(Exercise inputs Opens)

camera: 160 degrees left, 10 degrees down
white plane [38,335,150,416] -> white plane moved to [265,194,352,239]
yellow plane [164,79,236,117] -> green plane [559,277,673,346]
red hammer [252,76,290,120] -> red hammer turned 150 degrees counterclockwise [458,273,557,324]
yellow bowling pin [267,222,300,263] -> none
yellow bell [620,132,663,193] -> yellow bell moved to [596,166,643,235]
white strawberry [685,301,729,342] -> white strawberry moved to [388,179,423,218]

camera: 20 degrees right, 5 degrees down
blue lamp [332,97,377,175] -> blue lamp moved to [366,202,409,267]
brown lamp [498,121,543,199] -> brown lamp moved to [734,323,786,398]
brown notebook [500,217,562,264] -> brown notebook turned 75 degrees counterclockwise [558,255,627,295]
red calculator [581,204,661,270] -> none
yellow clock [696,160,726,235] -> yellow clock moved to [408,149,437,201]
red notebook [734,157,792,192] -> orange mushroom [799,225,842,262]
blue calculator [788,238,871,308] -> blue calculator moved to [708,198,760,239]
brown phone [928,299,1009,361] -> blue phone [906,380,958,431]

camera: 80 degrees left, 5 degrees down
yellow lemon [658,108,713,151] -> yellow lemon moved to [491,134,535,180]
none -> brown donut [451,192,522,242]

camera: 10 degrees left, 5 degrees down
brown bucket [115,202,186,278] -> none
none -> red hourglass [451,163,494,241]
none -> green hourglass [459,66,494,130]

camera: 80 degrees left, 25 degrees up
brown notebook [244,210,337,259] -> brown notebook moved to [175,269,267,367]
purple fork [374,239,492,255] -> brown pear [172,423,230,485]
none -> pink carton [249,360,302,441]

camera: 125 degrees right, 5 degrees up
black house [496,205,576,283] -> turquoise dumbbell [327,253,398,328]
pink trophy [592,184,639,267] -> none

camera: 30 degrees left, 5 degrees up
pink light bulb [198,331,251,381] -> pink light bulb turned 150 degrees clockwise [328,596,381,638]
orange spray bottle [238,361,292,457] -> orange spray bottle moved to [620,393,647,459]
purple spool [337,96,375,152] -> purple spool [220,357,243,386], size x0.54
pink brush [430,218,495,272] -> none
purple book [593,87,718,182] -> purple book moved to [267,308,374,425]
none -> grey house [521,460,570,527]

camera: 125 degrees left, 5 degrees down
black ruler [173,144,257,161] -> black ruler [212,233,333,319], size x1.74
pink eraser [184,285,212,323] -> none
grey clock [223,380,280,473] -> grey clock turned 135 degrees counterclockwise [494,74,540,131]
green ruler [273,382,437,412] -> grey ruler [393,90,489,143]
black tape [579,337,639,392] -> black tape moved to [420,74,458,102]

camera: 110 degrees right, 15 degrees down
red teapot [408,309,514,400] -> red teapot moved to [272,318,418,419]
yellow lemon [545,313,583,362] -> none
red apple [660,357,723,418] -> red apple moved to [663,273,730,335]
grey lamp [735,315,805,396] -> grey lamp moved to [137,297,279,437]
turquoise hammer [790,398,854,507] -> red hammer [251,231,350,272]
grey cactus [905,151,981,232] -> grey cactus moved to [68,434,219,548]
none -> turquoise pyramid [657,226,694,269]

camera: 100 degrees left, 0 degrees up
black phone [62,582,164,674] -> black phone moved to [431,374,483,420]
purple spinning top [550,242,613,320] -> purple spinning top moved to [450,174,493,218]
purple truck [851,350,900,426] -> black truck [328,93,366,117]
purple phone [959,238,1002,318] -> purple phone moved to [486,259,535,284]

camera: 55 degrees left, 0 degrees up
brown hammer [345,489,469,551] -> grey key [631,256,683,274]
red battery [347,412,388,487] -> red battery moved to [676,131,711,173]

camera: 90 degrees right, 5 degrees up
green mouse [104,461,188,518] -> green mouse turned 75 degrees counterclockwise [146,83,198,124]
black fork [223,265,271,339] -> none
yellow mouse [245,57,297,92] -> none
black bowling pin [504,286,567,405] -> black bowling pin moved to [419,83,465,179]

(Exercise inputs Closes)

#### Required action:
What you write must be identical to the material above.

#### Answer space:
camera: 160 degrees left, 10 degrees down
white plane [38,335,150,416] -> white plane moved to [265,194,352,239]
yellow plane [164,79,236,117] -> green plane [559,277,673,346]
red hammer [252,76,290,120] -> red hammer turned 150 degrees counterclockwise [458,273,557,324]
yellow bowling pin [267,222,300,263] -> none
yellow bell [620,132,663,193] -> yellow bell moved to [596,166,643,235]
white strawberry [685,301,729,342] -> white strawberry moved to [388,179,423,218]

camera: 20 degrees right, 5 degrees down
blue lamp [332,97,377,175] -> blue lamp moved to [366,202,409,267]
brown lamp [498,121,543,199] -> brown lamp moved to [734,323,786,398]
brown notebook [500,217,562,264] -> brown notebook turned 75 degrees counterclockwise [558,255,627,295]
red calculator [581,204,661,270] -> none
yellow clock [696,160,726,235] -> yellow clock moved to [408,149,437,201]
red notebook [734,157,792,192] -> orange mushroom [799,225,842,262]
blue calculator [788,238,871,308] -> blue calculator moved to [708,198,760,239]
brown phone [928,299,1009,361] -> blue phone [906,380,958,431]

camera: 80 degrees left, 5 degrees down
yellow lemon [658,108,713,151] -> yellow lemon moved to [491,134,535,180]
none -> brown donut [451,192,522,242]

camera: 10 degrees left, 5 degrees down
brown bucket [115,202,186,278] -> none
none -> red hourglass [451,163,494,241]
none -> green hourglass [459,66,494,130]

camera: 80 degrees left, 25 degrees up
brown notebook [244,210,337,259] -> brown notebook moved to [175,269,267,367]
purple fork [374,239,492,255] -> brown pear [172,423,230,485]
none -> pink carton [249,360,302,441]

camera: 125 degrees right, 5 degrees up
black house [496,205,576,283] -> turquoise dumbbell [327,253,398,328]
pink trophy [592,184,639,267] -> none

camera: 30 degrees left, 5 degrees up
pink light bulb [198,331,251,381] -> pink light bulb turned 150 degrees clockwise [328,596,381,638]
orange spray bottle [238,361,292,457] -> orange spray bottle moved to [620,393,647,459]
purple spool [337,96,375,152] -> purple spool [220,357,243,386], size x0.54
pink brush [430,218,495,272] -> none
purple book [593,87,718,182] -> purple book moved to [267,308,374,425]
none -> grey house [521,460,570,527]

camera: 125 degrees left, 5 degrees down
black ruler [173,144,257,161] -> black ruler [212,233,333,319], size x1.74
pink eraser [184,285,212,323] -> none
grey clock [223,380,280,473] -> grey clock turned 135 degrees counterclockwise [494,74,540,131]
green ruler [273,382,437,412] -> grey ruler [393,90,489,143]
black tape [579,337,639,392] -> black tape moved to [420,74,458,102]

camera: 110 degrees right, 15 degrees down
red teapot [408,309,514,400] -> red teapot moved to [272,318,418,419]
yellow lemon [545,313,583,362] -> none
red apple [660,357,723,418] -> red apple moved to [663,273,730,335]
grey lamp [735,315,805,396] -> grey lamp moved to [137,297,279,437]
turquoise hammer [790,398,854,507] -> red hammer [251,231,350,272]
grey cactus [905,151,981,232] -> grey cactus moved to [68,434,219,548]
none -> turquoise pyramid [657,226,694,269]

camera: 100 degrees left, 0 degrees up
black phone [62,582,164,674] -> black phone moved to [431,374,483,420]
purple spinning top [550,242,613,320] -> purple spinning top moved to [450,174,493,218]
purple truck [851,350,900,426] -> black truck [328,93,366,117]
purple phone [959,238,1002,318] -> purple phone moved to [486,259,535,284]

camera: 55 degrees left, 0 degrees up
brown hammer [345,489,469,551] -> grey key [631,256,683,274]
red battery [347,412,388,487] -> red battery moved to [676,131,711,173]

camera: 90 degrees right, 5 degrees up
green mouse [104,461,188,518] -> green mouse turned 75 degrees counterclockwise [146,83,198,124]
black fork [223,265,271,339] -> none
yellow mouse [245,57,297,92] -> none
black bowling pin [504,286,567,405] -> black bowling pin moved to [419,83,465,179]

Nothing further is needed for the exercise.